Data excerpts:
• • • • •

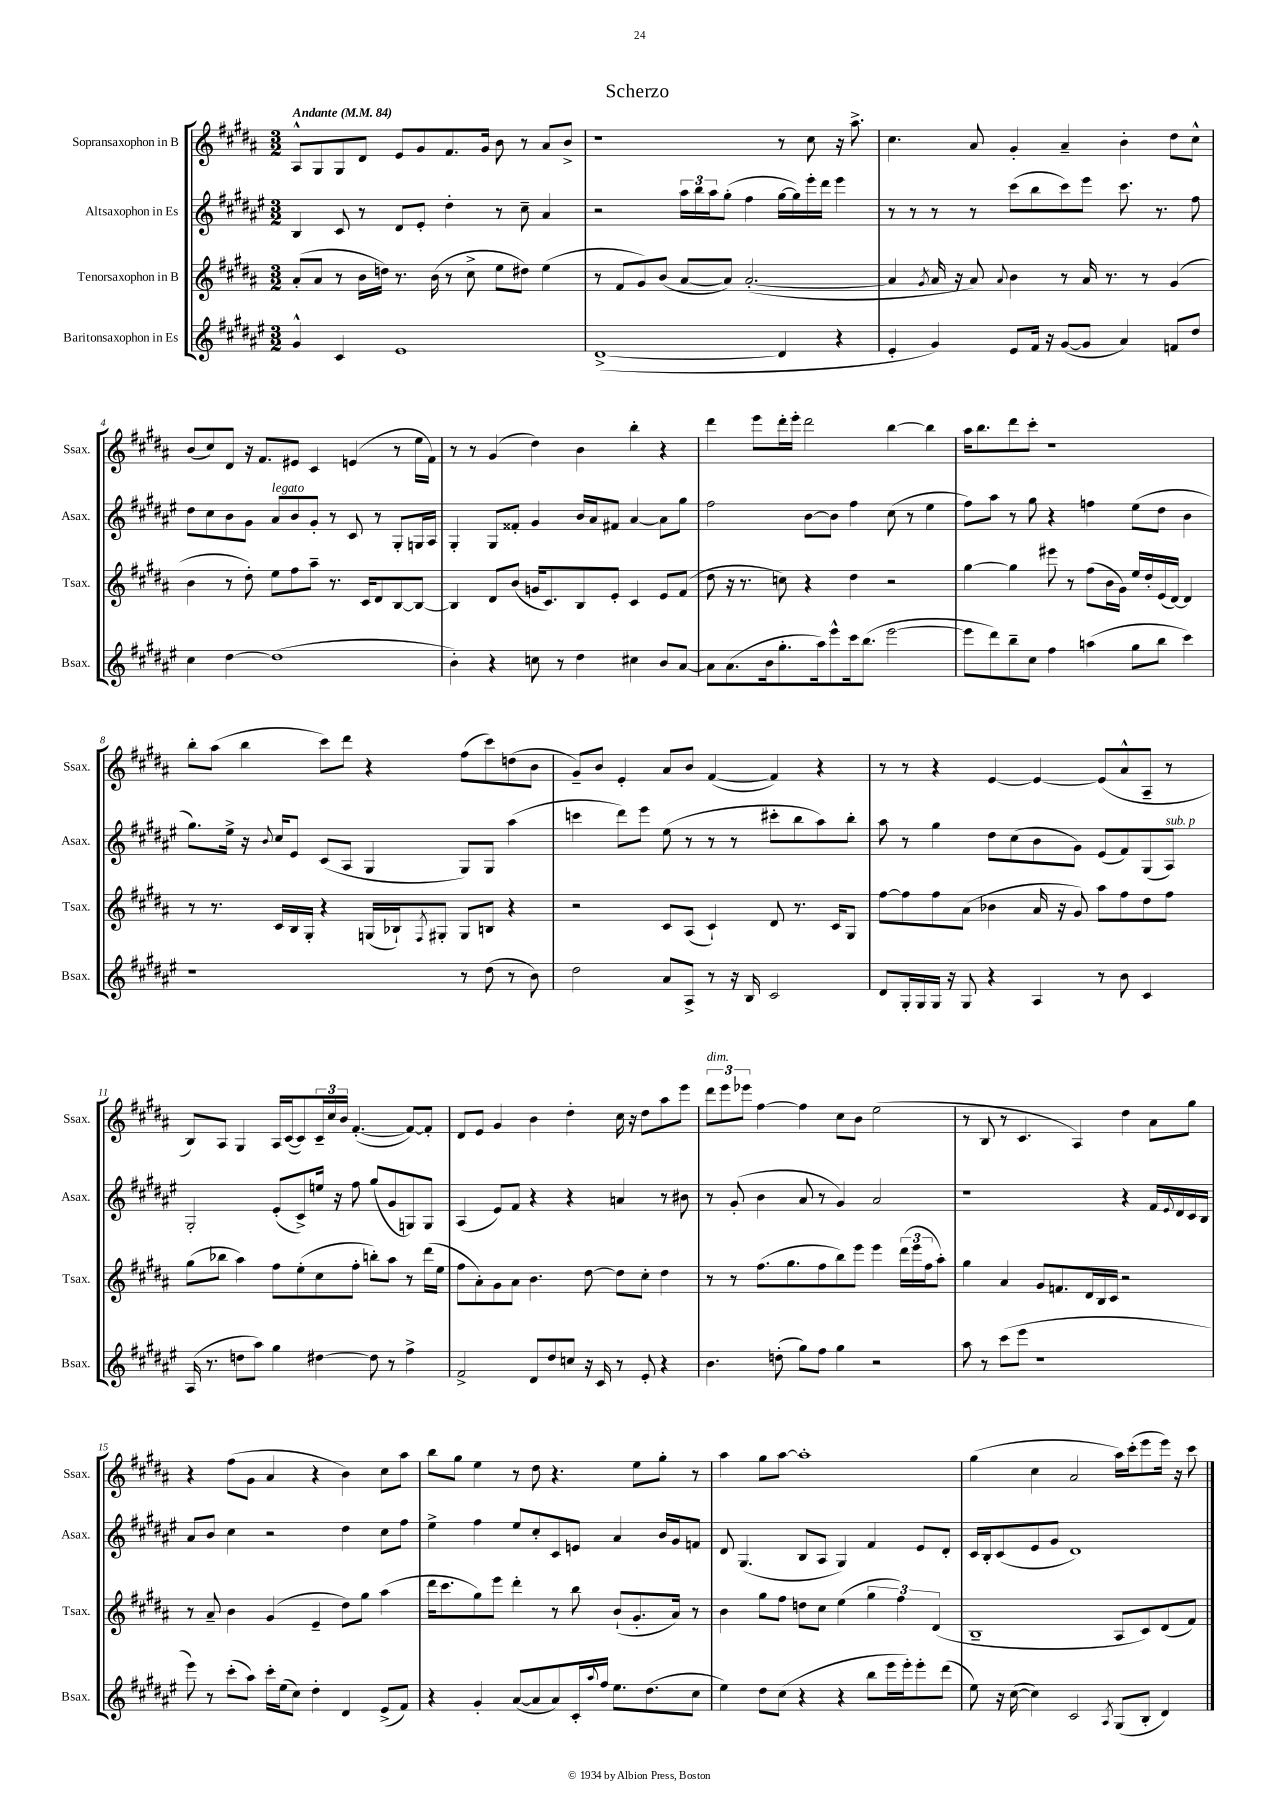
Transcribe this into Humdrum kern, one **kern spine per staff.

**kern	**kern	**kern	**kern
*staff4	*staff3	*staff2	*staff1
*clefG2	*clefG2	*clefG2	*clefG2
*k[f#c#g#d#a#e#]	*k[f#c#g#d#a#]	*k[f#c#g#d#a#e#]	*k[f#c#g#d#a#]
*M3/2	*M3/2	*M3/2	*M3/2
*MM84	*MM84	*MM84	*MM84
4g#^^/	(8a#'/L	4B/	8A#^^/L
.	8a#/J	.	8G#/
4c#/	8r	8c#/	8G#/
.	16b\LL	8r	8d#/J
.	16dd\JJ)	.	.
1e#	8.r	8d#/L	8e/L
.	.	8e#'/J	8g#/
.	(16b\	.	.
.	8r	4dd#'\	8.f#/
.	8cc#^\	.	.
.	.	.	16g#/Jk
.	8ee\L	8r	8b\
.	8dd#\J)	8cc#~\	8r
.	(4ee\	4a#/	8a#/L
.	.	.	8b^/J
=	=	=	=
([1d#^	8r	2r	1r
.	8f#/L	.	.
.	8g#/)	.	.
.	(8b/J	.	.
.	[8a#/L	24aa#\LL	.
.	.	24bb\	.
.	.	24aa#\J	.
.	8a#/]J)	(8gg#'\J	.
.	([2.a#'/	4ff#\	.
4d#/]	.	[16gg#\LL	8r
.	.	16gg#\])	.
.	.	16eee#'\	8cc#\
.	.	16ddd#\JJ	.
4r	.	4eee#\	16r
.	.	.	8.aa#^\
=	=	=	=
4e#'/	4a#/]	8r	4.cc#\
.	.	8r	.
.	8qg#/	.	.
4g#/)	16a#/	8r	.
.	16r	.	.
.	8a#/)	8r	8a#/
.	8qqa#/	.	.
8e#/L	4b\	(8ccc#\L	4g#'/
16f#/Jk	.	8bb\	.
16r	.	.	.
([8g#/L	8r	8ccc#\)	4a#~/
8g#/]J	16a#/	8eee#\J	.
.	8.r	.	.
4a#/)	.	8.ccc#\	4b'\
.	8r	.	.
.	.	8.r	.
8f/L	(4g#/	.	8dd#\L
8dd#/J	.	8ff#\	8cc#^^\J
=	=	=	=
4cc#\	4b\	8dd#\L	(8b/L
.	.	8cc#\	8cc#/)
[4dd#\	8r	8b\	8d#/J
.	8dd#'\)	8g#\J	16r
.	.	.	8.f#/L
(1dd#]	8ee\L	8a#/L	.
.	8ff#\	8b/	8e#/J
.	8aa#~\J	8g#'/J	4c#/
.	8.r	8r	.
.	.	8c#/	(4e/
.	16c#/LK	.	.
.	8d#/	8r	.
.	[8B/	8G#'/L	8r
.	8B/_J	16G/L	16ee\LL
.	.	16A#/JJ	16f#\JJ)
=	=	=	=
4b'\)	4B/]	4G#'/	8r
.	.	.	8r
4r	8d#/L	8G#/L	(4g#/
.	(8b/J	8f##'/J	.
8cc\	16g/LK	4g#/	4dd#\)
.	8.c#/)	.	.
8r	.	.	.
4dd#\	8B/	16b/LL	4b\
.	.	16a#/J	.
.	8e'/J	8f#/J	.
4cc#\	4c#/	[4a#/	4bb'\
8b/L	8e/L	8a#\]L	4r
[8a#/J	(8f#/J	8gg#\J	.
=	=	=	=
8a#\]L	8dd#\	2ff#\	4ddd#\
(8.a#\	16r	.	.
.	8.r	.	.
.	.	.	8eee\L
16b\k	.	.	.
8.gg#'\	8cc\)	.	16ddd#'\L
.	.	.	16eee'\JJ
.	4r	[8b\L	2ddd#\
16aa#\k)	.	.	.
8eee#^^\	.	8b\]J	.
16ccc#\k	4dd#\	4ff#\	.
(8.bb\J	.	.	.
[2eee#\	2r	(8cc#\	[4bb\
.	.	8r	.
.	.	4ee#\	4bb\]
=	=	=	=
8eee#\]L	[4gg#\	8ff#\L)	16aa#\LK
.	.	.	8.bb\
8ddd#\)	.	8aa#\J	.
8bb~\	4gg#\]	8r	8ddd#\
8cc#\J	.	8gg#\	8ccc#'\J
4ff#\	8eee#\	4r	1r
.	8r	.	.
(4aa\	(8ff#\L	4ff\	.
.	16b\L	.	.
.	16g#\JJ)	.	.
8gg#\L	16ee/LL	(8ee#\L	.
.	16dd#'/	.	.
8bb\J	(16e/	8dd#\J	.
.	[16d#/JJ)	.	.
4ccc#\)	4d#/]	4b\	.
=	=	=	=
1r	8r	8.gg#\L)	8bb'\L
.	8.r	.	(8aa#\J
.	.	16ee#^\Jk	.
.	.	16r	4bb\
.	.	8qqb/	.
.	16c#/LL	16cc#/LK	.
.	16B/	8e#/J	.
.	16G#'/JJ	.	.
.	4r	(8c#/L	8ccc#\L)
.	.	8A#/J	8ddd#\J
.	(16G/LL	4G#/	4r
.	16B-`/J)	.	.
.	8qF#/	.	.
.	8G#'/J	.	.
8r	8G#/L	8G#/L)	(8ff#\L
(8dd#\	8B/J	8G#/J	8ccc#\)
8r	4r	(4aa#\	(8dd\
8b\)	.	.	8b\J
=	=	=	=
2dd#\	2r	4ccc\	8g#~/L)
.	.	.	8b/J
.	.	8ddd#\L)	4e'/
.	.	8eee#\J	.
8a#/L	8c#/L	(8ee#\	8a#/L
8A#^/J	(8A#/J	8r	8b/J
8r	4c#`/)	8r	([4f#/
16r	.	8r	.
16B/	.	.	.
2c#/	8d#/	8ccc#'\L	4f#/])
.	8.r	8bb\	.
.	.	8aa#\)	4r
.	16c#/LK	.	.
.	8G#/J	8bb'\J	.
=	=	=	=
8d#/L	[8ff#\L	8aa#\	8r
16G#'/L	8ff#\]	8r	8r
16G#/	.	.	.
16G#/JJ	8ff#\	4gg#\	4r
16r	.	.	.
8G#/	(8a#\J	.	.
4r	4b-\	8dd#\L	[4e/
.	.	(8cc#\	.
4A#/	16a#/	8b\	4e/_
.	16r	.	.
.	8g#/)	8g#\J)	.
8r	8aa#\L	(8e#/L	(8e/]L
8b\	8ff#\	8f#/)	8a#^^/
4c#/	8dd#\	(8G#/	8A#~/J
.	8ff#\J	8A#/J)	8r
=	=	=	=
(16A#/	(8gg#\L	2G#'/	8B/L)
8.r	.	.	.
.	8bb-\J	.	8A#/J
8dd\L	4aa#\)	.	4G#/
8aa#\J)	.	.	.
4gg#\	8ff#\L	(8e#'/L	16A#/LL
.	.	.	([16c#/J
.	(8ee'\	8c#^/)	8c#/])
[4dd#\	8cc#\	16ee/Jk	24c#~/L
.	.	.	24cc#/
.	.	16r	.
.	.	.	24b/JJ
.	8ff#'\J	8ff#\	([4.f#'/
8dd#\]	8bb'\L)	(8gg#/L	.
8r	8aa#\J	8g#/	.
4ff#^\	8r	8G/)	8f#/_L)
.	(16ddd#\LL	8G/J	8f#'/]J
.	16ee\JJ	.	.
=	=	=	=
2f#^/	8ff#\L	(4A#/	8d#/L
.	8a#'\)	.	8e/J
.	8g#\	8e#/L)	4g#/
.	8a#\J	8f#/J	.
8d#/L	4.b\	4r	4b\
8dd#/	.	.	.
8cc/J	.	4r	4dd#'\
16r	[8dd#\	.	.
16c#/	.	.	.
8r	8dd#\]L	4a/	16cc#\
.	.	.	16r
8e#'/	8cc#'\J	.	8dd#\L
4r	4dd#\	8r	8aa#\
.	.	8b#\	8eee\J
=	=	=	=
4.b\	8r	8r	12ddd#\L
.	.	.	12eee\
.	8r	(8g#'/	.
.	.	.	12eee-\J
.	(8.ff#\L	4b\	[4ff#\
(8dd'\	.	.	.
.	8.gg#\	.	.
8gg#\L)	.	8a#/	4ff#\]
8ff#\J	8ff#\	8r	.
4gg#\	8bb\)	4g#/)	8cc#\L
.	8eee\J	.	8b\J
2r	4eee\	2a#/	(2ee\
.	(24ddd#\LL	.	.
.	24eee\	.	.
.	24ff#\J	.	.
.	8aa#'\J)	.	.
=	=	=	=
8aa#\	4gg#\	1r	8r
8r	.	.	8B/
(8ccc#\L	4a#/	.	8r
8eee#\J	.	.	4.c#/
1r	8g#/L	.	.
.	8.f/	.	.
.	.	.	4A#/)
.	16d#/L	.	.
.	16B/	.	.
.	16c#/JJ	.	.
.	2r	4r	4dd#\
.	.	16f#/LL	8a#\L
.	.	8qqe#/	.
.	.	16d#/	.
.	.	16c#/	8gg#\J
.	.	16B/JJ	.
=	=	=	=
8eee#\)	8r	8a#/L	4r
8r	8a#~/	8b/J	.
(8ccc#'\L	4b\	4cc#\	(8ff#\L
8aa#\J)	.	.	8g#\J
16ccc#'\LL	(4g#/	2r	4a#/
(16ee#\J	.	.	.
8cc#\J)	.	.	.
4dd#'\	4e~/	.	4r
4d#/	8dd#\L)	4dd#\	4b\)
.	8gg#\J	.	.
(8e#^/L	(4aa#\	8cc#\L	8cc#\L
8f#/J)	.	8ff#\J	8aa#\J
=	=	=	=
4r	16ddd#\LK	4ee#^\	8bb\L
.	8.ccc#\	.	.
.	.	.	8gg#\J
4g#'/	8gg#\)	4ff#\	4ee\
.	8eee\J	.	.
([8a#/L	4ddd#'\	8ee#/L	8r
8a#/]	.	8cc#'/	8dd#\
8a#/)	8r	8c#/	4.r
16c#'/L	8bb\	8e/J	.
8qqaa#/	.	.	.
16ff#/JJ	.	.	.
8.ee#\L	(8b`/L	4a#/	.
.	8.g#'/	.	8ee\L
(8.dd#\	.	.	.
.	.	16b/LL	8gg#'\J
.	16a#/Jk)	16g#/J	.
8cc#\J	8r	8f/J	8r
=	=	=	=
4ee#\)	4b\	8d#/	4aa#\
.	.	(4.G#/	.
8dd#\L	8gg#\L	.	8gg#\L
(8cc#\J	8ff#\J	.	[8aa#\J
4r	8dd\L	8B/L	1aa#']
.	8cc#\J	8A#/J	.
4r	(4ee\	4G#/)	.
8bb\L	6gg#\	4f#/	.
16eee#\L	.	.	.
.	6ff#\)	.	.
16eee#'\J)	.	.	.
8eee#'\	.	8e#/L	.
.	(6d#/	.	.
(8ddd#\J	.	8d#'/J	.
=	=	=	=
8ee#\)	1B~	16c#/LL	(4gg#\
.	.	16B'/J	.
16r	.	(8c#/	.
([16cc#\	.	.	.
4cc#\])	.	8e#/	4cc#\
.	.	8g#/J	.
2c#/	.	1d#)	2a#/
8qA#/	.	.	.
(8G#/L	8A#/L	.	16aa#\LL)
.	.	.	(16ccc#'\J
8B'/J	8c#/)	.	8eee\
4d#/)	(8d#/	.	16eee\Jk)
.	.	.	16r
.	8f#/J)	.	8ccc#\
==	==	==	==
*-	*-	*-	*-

• • • • •

What the exercise asks: Locate each line in the rows above that contains the string "kern", treating uppercase and lowercase as different, and copy every such line in full.

Exercise answer:
Transcribe this into Humdrum kern, one **kern spine per staff.
**kern	**kern	**kern	**kern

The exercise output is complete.